Task brief ->
Reproduce every line of the entries below verbatim, with no alterations or omissions.
___ Recorded information
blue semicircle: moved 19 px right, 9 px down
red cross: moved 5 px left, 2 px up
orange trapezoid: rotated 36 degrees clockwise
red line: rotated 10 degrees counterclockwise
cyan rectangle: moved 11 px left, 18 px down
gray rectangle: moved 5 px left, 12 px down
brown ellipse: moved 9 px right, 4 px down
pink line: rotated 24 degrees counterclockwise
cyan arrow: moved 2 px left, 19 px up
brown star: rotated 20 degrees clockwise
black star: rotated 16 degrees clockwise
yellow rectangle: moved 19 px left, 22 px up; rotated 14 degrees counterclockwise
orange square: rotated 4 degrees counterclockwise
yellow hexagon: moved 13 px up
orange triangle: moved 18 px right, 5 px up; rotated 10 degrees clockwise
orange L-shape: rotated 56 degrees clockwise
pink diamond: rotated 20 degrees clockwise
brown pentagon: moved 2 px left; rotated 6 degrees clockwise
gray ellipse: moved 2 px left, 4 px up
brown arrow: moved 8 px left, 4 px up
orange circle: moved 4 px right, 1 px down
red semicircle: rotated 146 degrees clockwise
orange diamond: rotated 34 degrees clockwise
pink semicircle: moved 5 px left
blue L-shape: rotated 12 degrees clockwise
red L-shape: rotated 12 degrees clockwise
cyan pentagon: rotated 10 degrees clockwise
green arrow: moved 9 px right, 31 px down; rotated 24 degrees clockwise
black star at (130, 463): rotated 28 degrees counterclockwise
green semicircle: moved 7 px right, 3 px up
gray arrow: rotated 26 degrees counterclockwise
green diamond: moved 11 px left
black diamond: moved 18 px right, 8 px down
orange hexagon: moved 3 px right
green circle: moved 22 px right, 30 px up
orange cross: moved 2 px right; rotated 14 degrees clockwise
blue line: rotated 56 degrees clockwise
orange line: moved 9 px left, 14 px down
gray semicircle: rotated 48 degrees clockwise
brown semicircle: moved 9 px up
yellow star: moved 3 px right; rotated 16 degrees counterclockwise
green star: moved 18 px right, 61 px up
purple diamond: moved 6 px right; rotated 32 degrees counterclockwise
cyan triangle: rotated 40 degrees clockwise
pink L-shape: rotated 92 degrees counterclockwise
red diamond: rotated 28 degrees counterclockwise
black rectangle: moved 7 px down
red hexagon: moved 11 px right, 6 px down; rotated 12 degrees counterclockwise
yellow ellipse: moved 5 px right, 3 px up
______
Result for this task ->
blue semicircle: moved 19 px right, 9 px down
red cross: moved 5 px left, 2 px up
orange trapezoid: rotated 36 degrees clockwise
red line: rotated 10 degrees counterclockwise
cyan rectangle: moved 11 px left, 18 px down
gray rectangle: moved 5 px left, 12 px down
brown ellipse: moved 9 px right, 4 px down
pink line: rotated 24 degrees counterclockwise
cyan arrow: moved 2 px left, 19 px up
brown star: rotated 20 degrees clockwise
black star: rotated 16 degrees clockwise
yellow rectangle: moved 19 px left, 22 px up; rotated 14 degrees counterclockwise
orange square: rotated 4 degrees counterclockwise
yellow hexagon: moved 13 px up
orange triangle: moved 18 px right, 5 px up; rotated 10 degrees clockwise
orange L-shape: rotated 56 degrees clockwise
pink diamond: rotated 20 degrees clockwise
brown pentagon: moved 2 px left; rotated 6 degrees clockwise
gray ellipse: moved 2 px left, 4 px up
brown arrow: moved 8 px left, 4 px up
orange circle: moved 4 px right, 1 px down
red semicircle: rotated 146 degrees clockwise
orange diamond: rotated 34 degrees clockwise
pink semicircle: moved 5 px left
blue L-shape: rotated 12 degrees clockwise
red L-shape: rotated 12 degrees clockwise
cyan pentagon: rotated 10 degrees clockwise
green arrow: moved 9 px right, 31 px down; rotated 24 degrees clockwise
black star at (130, 463): rotated 28 degrees counterclockwise
green semicircle: moved 7 px right, 3 px up
gray arrow: rotated 26 degrees counterclockwise
green diamond: moved 11 px left
black diamond: moved 18 px right, 8 px down
orange hexagon: moved 3 px right
green circle: moved 22 px right, 30 px up
orange cross: moved 2 px right; rotated 14 degrees clockwise
blue line: rotated 56 degrees clockwise
orange line: moved 9 px left, 14 px down
gray semicircle: rotated 48 degrees clockwise
brown semicircle: moved 9 px up
yellow star: moved 3 px right; rotated 16 degrees counterclockwise
green star: moved 18 px right, 61 px up
purple diamond: moved 6 px right; rotated 32 degrees counterclockwise
cyan triangle: rotated 40 degrees clockwise
pink L-shape: rotated 92 degrees counterclockwise
red diamond: rotated 28 degrees counterclockwise
black rectangle: moved 7 px down
red hexagon: moved 11 px right, 6 px down; rotated 12 degrees counterclockwise
yellow ellipse: moved 5 px right, 3 px up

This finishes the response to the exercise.